[Source material]

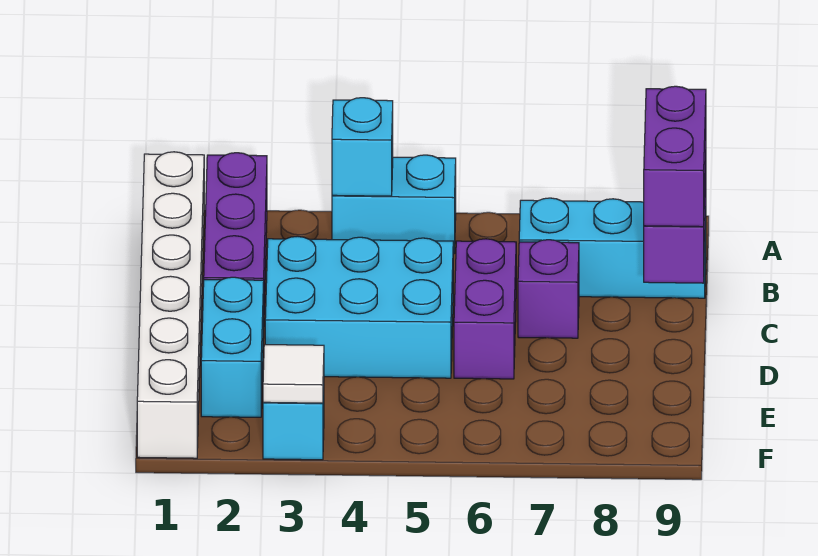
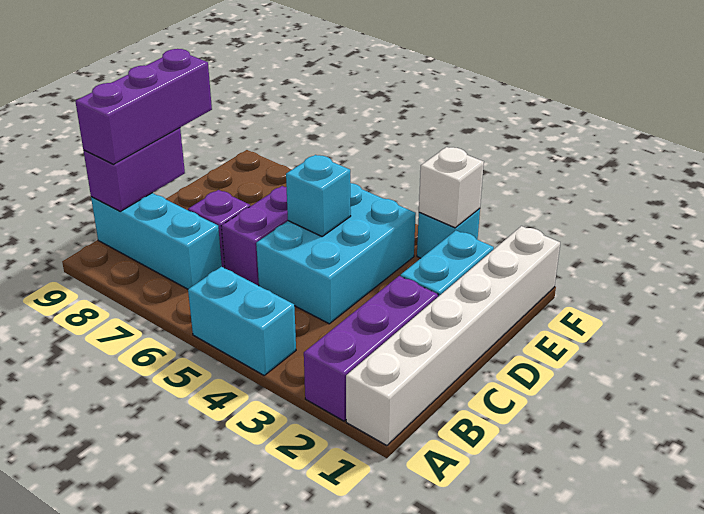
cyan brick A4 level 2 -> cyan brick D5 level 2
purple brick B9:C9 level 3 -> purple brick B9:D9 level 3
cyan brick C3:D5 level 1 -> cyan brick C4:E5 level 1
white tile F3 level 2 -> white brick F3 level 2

[/Source material]

Start to finish, write out the data above exactly, omitting all pictures.

cyan brick A4 level 2 -> cyan brick D5 level 2
purple brick B9:C9 level 3 -> purple brick B9:D9 level 3
cyan brick C3:D5 level 1 -> cyan brick C4:E5 level 1
white tile F3 level 2 -> white brick F3 level 2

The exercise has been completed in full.